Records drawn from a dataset
..............................

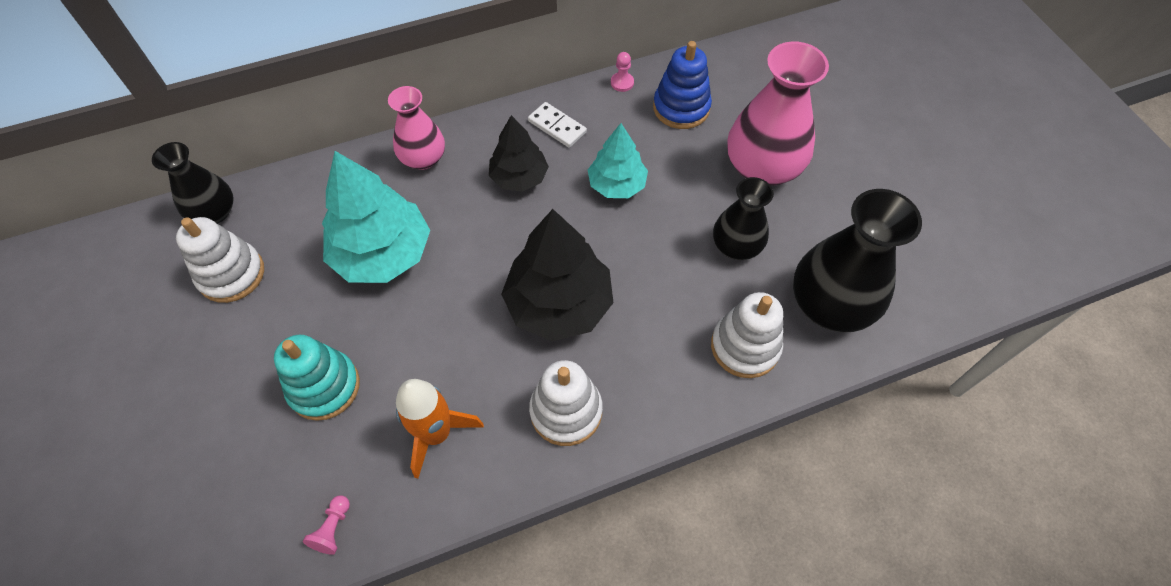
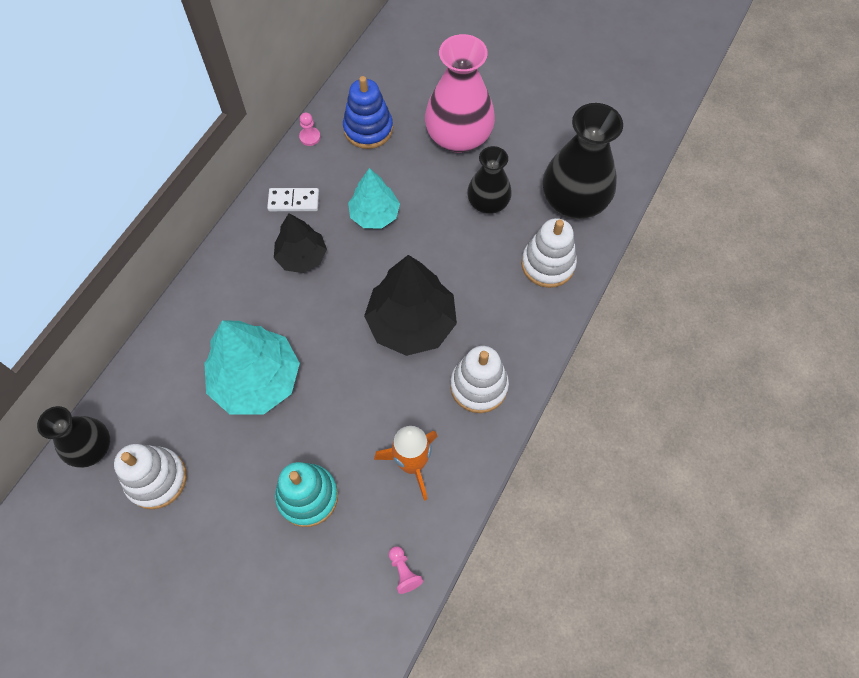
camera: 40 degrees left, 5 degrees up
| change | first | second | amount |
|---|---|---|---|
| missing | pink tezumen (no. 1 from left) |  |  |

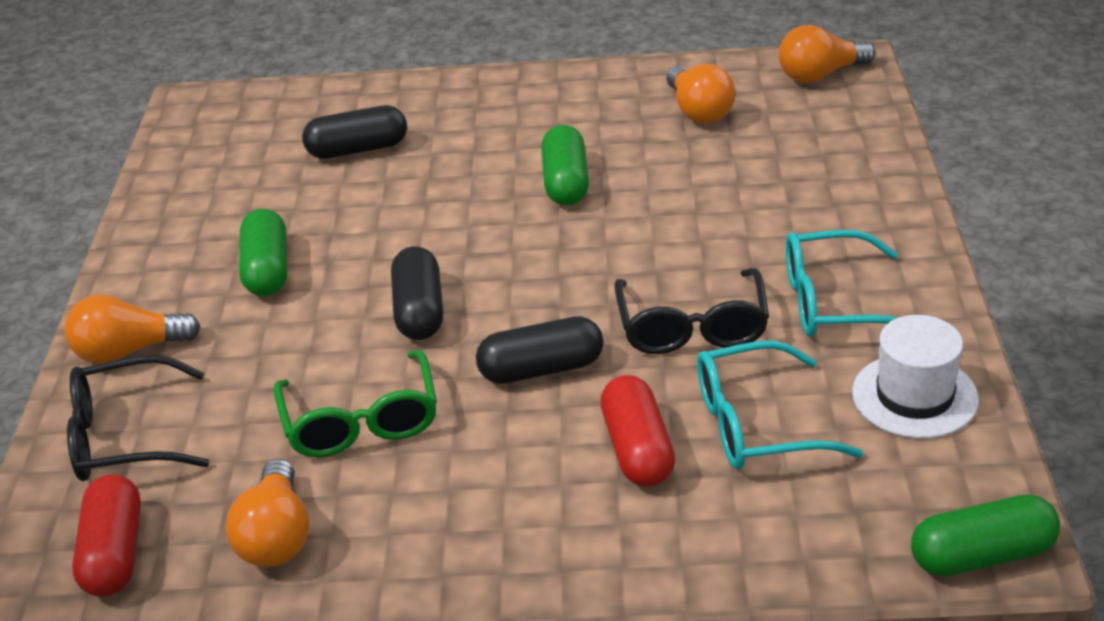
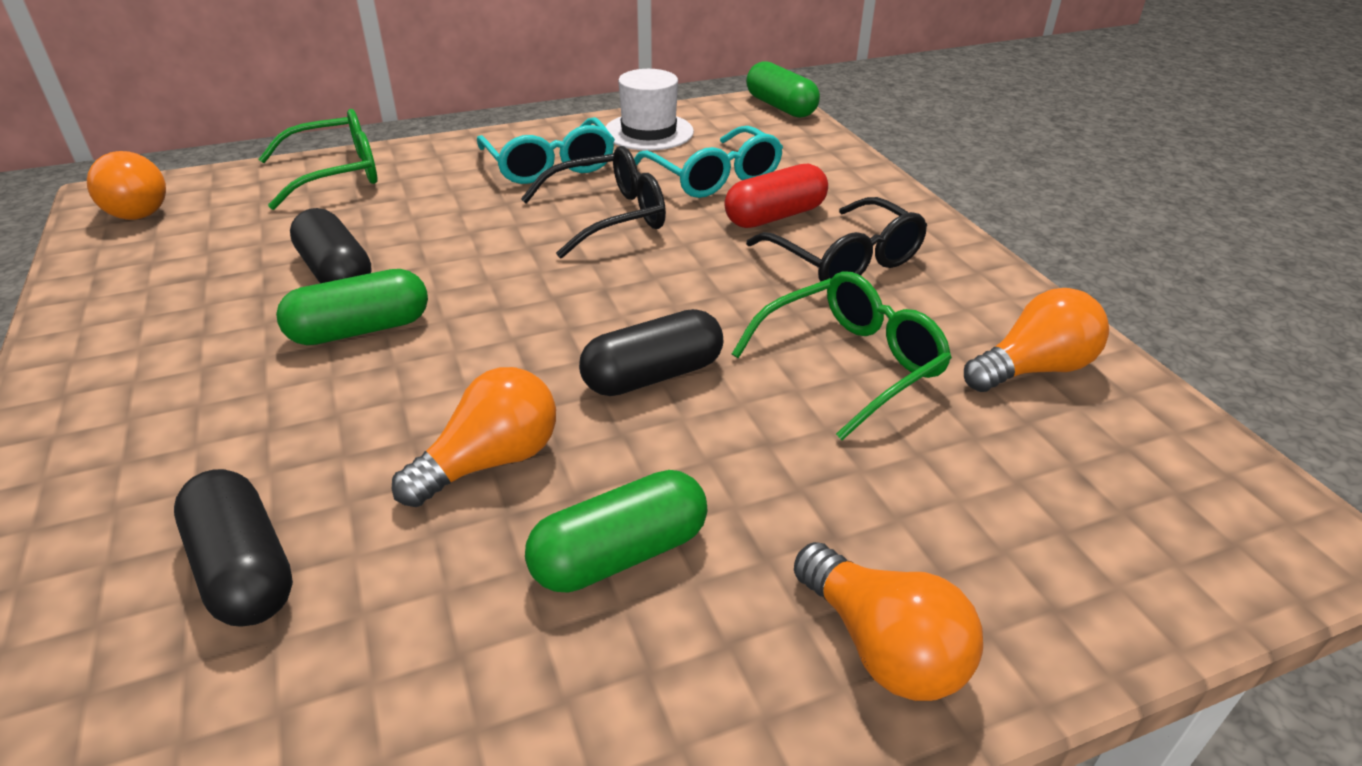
camera: 115 degrees left, 0 degrees up
| change | first | second | amount |
|---|---|---|---|
| relocated | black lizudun (no. 1 from left in the first image) | black lizudun (no. 2 from left) |  |
| missing | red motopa (no. 1 from left) |  |  |
| relocated | black motopa (no. 3 from left in the first image) | black motopa (no. 2 from left) |  |
| relocated | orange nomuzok (no. 3 from left in the first image) | orange nomuzok (no. 2 from left) |  |
| appeared |  | green lizudun (no. 1 from left) |  |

..............................

__WHAT YOU SHOULD DO__
Please output all the data exactly as given, with the pictures omitted.

__ANSWER FOR THIS EXERCISE__
camera: 40 degrees left, 5 degrees up
| change | first | second | amount |
|---|---|---|---|
| missing | pink tezumen (no. 1 from left) |  |  |

camera: 115 degrees left, 0 degrees up
| change | first | second | amount |
|---|---|---|---|
| relocated | black lizudun (no. 1 from left in the first image) | black lizudun (no. 2 from left) |  |
| missing | red motopa (no. 1 from left) |  |  |
| relocated | black motopa (no. 3 from left in the first image) | black motopa (no. 2 from left) |  |
| relocated | orange nomuzok (no. 3 from left in the first image) | orange nomuzok (no. 2 from left) |  |
| appeared |  | green lizudun (no. 1 from left) |  |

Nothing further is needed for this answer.